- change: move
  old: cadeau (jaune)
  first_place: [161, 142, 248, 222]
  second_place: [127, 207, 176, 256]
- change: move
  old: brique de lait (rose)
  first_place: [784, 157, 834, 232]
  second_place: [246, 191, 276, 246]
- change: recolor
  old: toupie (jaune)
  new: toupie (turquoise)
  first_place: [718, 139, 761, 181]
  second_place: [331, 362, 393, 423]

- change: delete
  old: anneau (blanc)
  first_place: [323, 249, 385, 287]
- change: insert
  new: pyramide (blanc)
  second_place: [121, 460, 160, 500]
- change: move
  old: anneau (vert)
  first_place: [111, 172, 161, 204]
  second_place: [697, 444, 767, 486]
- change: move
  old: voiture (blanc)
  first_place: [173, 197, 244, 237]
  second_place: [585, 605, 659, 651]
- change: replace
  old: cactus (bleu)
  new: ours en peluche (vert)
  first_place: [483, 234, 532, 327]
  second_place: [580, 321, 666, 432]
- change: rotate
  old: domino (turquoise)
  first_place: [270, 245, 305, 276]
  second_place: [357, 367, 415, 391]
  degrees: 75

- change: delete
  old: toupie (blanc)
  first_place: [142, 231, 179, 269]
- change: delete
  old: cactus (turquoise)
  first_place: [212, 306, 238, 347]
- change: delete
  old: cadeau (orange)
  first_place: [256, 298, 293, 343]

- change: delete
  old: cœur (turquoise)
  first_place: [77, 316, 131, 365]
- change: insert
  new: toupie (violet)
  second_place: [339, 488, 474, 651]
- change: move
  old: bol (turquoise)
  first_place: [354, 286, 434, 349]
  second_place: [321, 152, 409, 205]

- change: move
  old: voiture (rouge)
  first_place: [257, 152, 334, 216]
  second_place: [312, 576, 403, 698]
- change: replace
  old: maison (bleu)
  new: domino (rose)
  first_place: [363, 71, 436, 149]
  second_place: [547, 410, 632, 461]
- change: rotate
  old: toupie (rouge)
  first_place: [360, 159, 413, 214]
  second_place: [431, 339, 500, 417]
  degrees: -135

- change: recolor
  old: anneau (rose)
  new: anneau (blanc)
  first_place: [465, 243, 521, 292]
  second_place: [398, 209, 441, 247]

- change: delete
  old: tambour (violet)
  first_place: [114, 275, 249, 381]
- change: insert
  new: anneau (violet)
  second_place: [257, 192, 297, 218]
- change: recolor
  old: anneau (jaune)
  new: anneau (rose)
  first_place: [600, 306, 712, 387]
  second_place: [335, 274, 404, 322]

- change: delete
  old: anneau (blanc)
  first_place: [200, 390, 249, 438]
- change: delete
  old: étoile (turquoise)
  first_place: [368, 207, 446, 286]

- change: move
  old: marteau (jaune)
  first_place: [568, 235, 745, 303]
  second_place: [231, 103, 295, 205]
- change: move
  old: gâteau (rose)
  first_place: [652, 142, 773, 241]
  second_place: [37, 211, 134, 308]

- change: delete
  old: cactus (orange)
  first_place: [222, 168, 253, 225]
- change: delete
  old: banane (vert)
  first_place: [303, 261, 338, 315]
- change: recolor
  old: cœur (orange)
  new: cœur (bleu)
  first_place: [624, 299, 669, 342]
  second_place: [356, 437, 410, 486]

========

PROBLEM →
Set down exactly the lines of the data above, beginning with the line that has "second_place: [127, 207, 176, 256]" and ending with the line that has "first_place: [718, 139, 761, 181]", and no others.

ANSWER BELOW →
  second_place: [127, 207, 176, 256]
- change: move
  old: brique de lait (rose)
  first_place: [784, 157, 834, 232]
  second_place: [246, 191, 276, 246]
- change: recolor
  old: toupie (jaune)
  new: toupie (turquoise)
  first_place: [718, 139, 761, 181]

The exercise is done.